= PROMPT =
The data follows this line. Copy verbatim the line with "TOF1 pin SCL: D10 -> D1" and each line after it to the end.

= DATASET EXTRACT =
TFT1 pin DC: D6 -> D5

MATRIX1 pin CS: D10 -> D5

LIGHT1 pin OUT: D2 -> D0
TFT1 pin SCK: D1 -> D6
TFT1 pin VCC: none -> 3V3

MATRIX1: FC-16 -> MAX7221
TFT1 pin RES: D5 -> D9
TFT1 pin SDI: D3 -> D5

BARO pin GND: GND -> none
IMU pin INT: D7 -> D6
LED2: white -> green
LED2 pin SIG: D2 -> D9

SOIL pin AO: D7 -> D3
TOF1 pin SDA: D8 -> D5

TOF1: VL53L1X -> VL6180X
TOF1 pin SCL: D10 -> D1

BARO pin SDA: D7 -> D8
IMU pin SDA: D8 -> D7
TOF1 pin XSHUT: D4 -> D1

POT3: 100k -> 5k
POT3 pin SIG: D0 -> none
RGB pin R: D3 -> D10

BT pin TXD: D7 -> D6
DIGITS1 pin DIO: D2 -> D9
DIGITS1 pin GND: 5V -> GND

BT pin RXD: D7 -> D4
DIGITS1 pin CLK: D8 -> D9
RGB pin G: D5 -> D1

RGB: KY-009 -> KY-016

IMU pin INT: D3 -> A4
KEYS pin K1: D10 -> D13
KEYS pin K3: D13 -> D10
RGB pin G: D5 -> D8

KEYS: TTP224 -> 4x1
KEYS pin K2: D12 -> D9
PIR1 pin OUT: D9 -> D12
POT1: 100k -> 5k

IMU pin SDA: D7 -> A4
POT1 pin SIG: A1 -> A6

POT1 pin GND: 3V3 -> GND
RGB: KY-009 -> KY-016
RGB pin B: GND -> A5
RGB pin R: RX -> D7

= RESPONSE TO THE TASK =
TOF1 pin SCL: D10 -> D1

BARO pin SDA: D7 -> D8
IMU pin SDA: D8 -> D7
TOF1 pin XSHUT: D4 -> D1

POT3: 100k -> 5k
POT3 pin SIG: D0 -> none
RGB pin R: D3 -> D10

BT pin TXD: D7 -> D6
DIGITS1 pin DIO: D2 -> D9
DIGITS1 pin GND: 5V -> GND

BT pin RXD: D7 -> D4
DIGITS1 pin CLK: D8 -> D9
RGB pin G: D5 -> D1

RGB: KY-009 -> KY-016

IMU pin INT: D3 -> A4
KEYS pin K1: D10 -> D13
KEYS pin K3: D13 -> D10
RGB pin G: D5 -> D8

KEYS: TTP224 -> 4x1
KEYS pin K2: D12 -> D9
PIR1 pin OUT: D9 -> D12
POT1: 100k -> 5k

IMU pin SDA: D7 -> A4
POT1 pin SIG: A1 -> A6

POT1 pin GND: 3V3 -> GND
RGB: KY-009 -> KY-016
RGB pin B: GND -> A5
RGB pin R: RX -> D7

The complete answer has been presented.